━━━ Given data
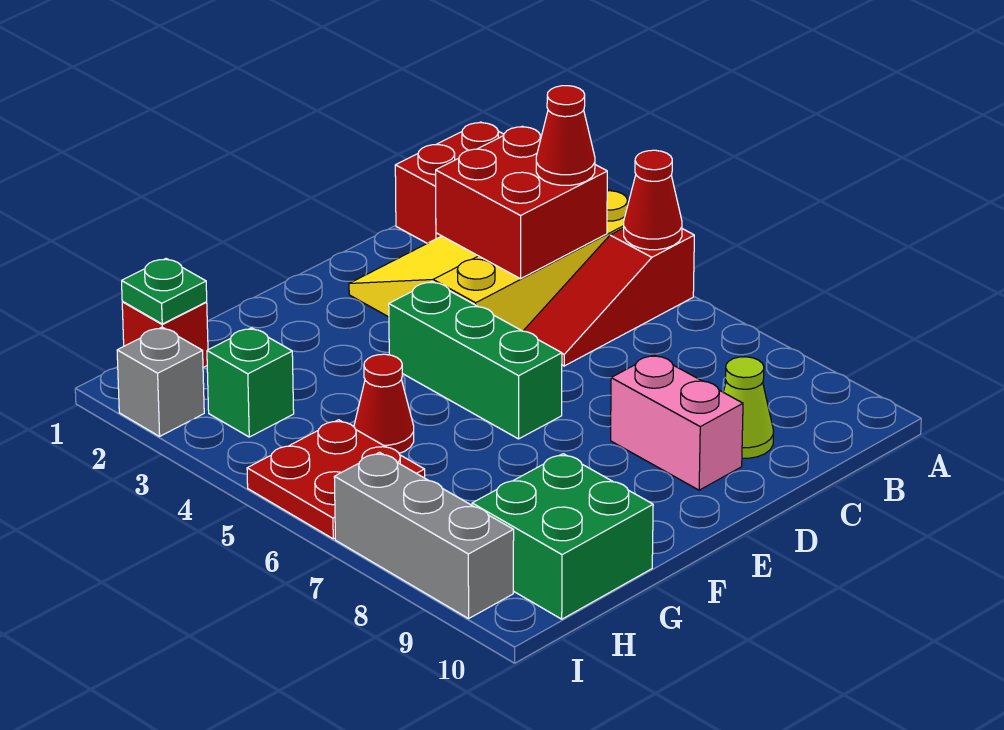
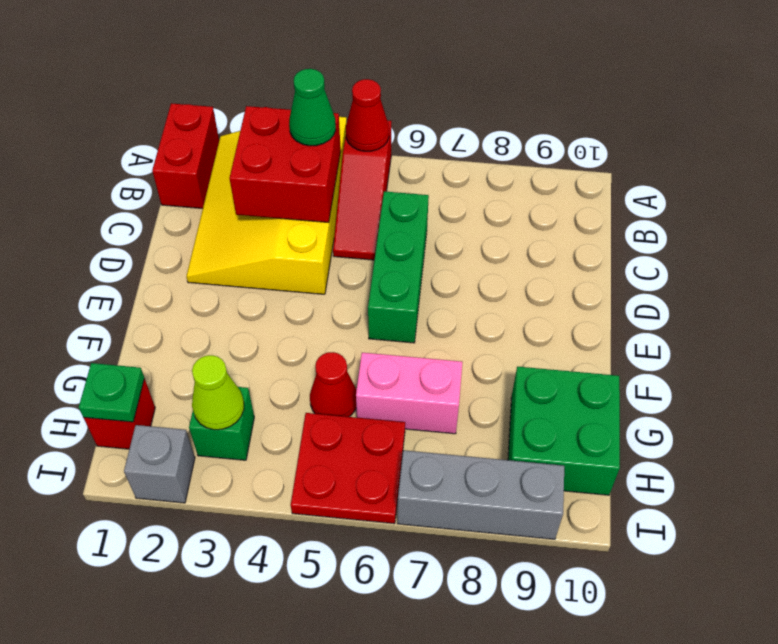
red cone B4 level 3 -> green cone B4 level 3
lime cone C9 level 1 -> lime cone H3 level 2
pink brick D8:D9 level 1 -> pink brick G6:G7 level 1
green brick E4:E6 level 1 -> green brick C6:E6 level 1

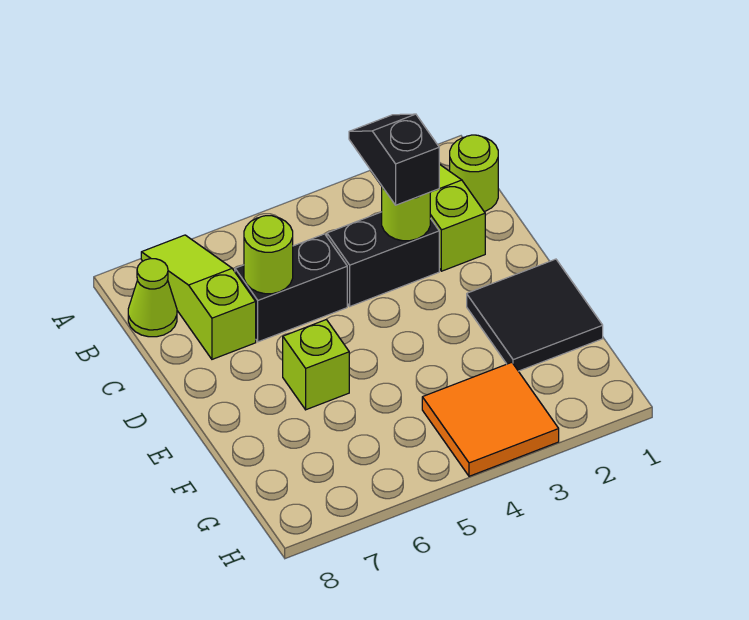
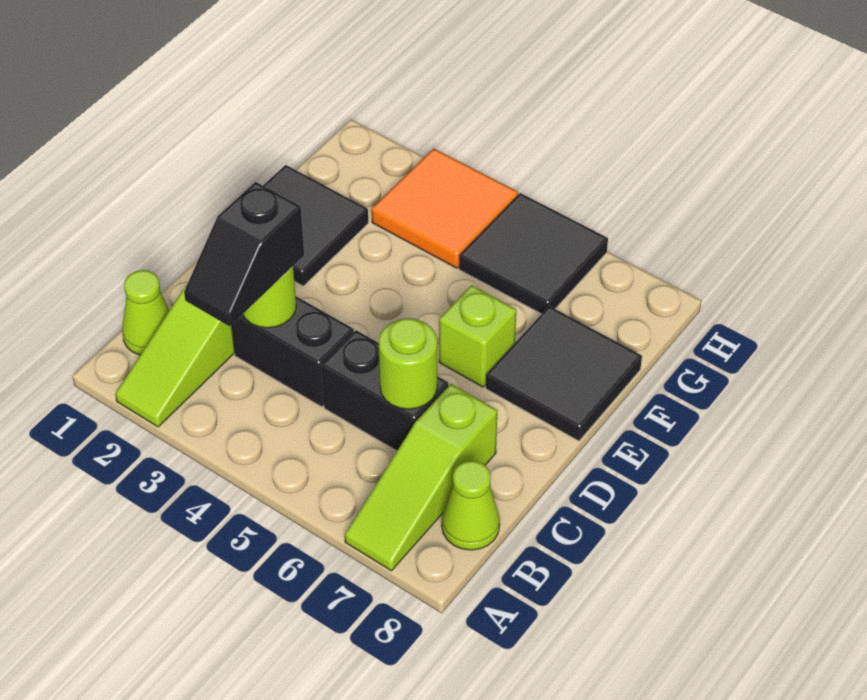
lime round brick B1 level 1 -> lime cone B1 level 1
none -> black tile E7:F8 level 1
none -> black tile G5:H6 level 1

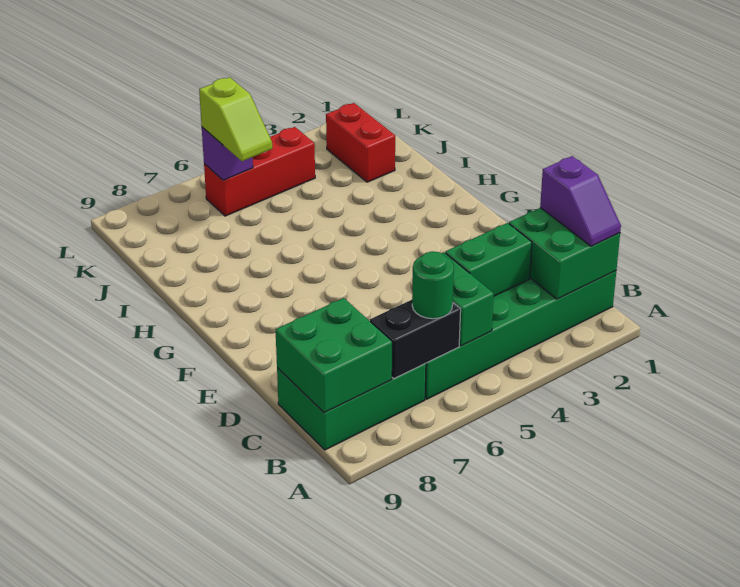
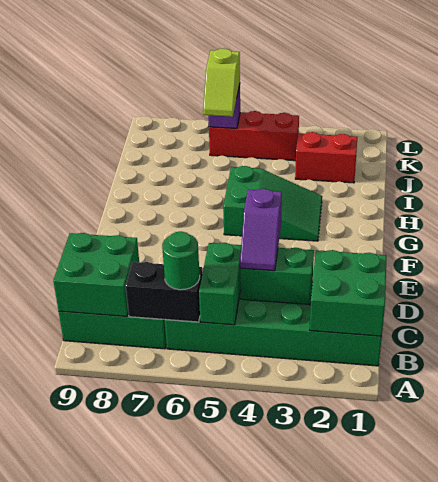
purple slope B1:C1 level 3 top C -> purple slope C4:D4 level 3 top D
none -> green slope G3:H5 level 1 top 5
red brick J2:K2 level 1 -> red brick J2:J3 level 1

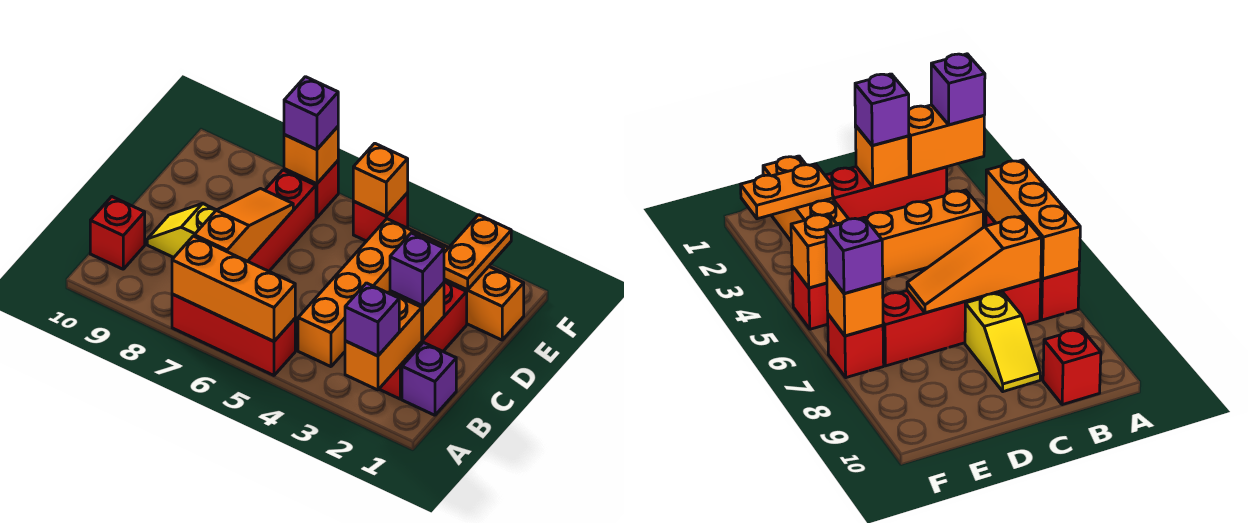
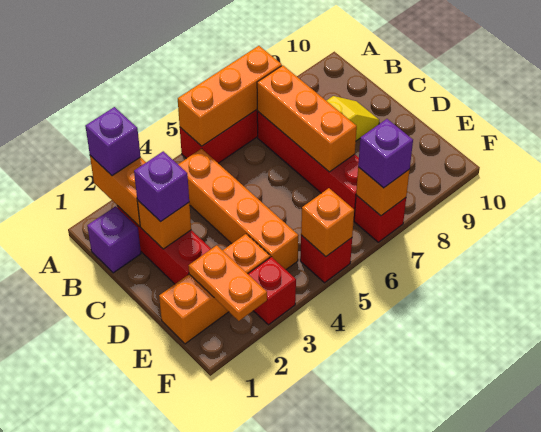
orange slope B7:D7 level 2 top B -> orange brick B7:D7 level 2
red brick B10 level 1 -> red brick F3 level 1

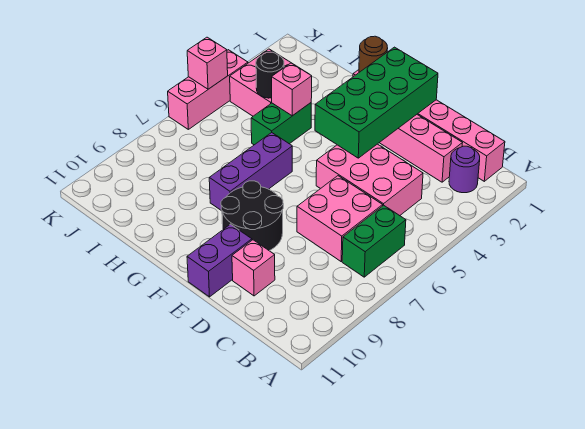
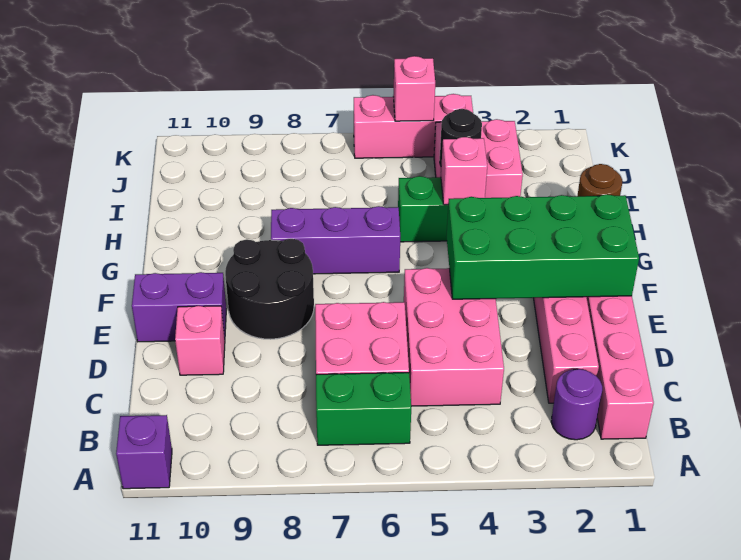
none -> purple brick A11 level 1

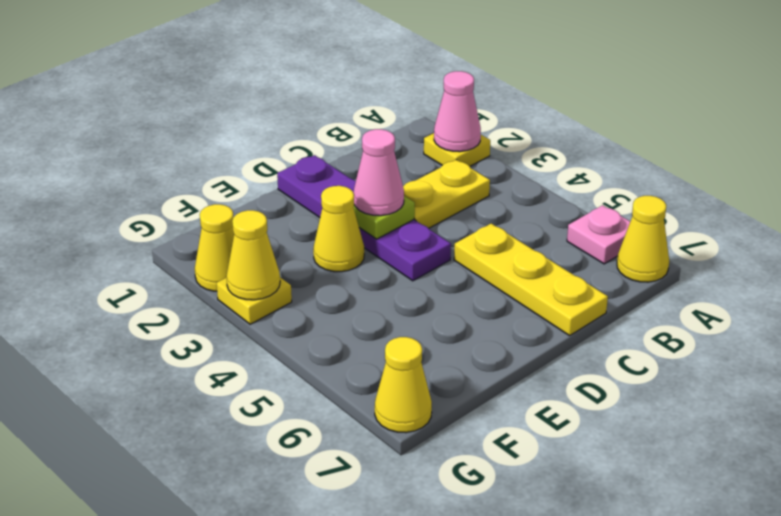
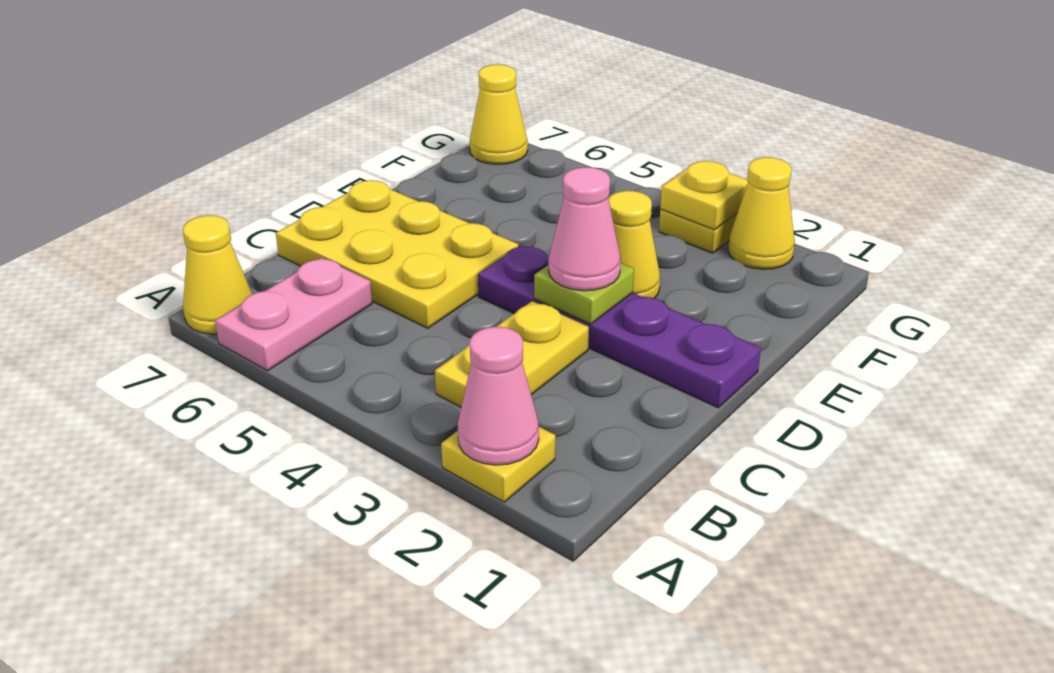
pink plate A6 level 1 -> pink plate A6:B6 level 1
yellow plate C5:C7 level 1 -> yellow plate C5:D7 level 1
yellow cone G3 level 2 -> yellow plate G3 level 2

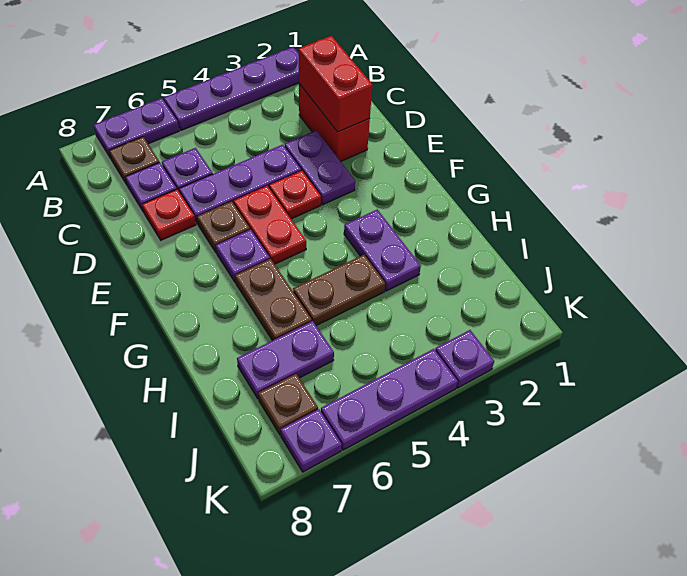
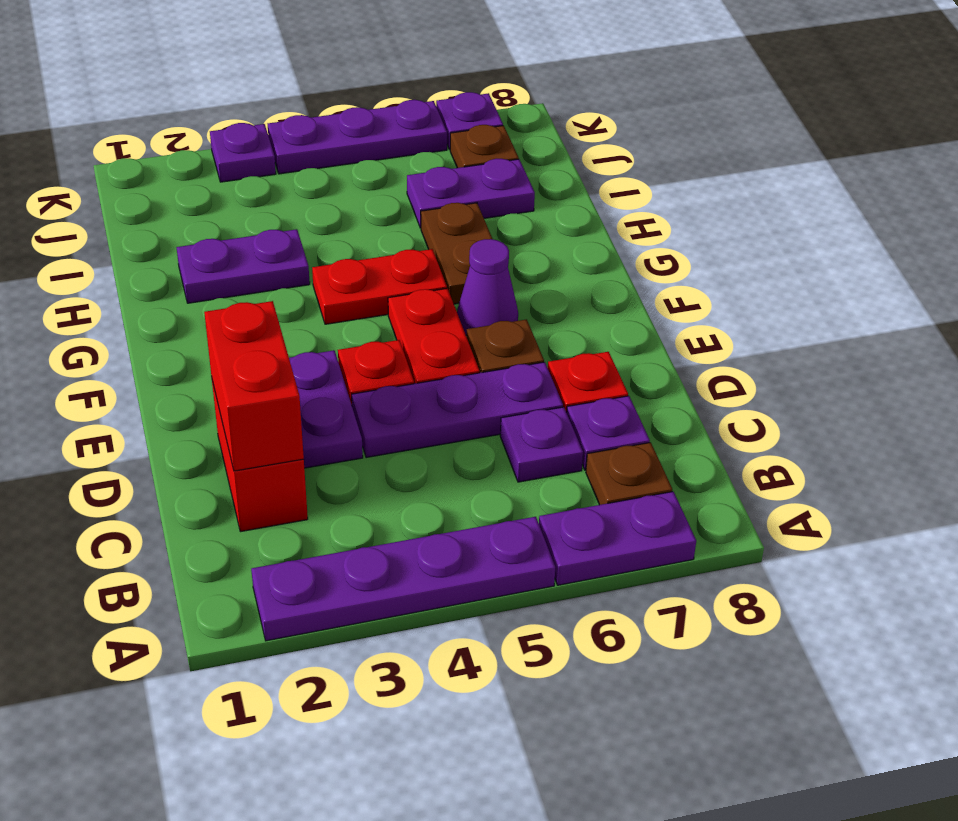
purple plate F6 level 1 -> purple cone F6 level 1
purple plate G3:H3 level 1 -> purple plate H2:H3 level 1
none -> red plate G4:G5 level 1
brown plate H4:H5 level 1 -> none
━━━━━━
Skipping the pictures, output the entries exactly as they appear above.

**Answer box**.
red cone B4 level 3 -> green cone B4 level 3
lime cone C9 level 1 -> lime cone H3 level 2
pink brick D8:D9 level 1 -> pink brick G6:G7 level 1
green brick E4:E6 level 1 -> green brick C6:E6 level 1

lime round brick B1 level 1 -> lime cone B1 level 1
none -> black tile E7:F8 level 1
none -> black tile G5:H6 level 1

purple slope B1:C1 level 3 top C -> purple slope C4:D4 level 3 top D
none -> green slope G3:H5 level 1 top 5
red brick J2:K2 level 1 -> red brick J2:J3 level 1

orange slope B7:D7 level 2 top B -> orange brick B7:D7 level 2
red brick B10 level 1 -> red brick F3 level 1

none -> purple brick A11 level 1

pink plate A6 level 1 -> pink plate A6:B6 level 1
yellow plate C5:C7 level 1 -> yellow plate C5:D7 level 1
yellow cone G3 level 2 -> yellow plate G3 level 2

purple plate F6 level 1 -> purple cone F6 level 1
purple plate G3:H3 level 1 -> purple plate H2:H3 level 1
none -> red plate G4:G5 level 1
brown plate H4:H5 level 1 -> none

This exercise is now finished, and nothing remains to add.